Data records:
== Segment start ==
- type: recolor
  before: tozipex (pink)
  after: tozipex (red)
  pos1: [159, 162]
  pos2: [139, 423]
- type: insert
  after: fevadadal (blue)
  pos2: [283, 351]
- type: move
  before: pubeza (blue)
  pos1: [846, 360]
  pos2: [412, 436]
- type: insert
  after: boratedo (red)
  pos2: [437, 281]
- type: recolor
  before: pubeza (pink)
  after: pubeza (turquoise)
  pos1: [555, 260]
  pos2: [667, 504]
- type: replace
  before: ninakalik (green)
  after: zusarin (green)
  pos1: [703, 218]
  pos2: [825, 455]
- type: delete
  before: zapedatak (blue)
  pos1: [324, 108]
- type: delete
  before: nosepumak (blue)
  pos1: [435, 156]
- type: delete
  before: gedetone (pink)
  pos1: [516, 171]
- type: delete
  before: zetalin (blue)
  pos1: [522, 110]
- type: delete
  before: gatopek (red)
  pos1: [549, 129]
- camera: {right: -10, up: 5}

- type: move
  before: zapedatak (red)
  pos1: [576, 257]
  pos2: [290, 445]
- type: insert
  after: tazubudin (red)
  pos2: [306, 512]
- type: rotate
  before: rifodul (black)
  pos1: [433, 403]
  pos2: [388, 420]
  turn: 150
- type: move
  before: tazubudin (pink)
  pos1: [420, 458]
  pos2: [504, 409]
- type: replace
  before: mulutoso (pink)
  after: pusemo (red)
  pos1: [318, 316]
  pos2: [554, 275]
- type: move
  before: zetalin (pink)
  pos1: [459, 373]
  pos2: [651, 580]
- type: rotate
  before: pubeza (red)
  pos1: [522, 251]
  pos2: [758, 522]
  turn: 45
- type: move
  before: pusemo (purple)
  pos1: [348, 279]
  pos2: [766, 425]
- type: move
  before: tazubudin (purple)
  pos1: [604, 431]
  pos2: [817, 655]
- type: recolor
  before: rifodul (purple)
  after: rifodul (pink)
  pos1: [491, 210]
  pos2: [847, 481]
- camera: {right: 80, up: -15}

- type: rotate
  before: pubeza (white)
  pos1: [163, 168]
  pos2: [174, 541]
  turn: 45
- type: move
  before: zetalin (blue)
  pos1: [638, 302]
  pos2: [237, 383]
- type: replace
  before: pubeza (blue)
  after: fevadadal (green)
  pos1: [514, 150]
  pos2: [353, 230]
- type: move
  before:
== Segment end ==
__GOAL OF THE EXERCISE__
Search the entries for the word "tozipex", then list each line that holds it.

__YOUR SOLUTION__
  before: tozipex (pink)
  after: tozipex (red)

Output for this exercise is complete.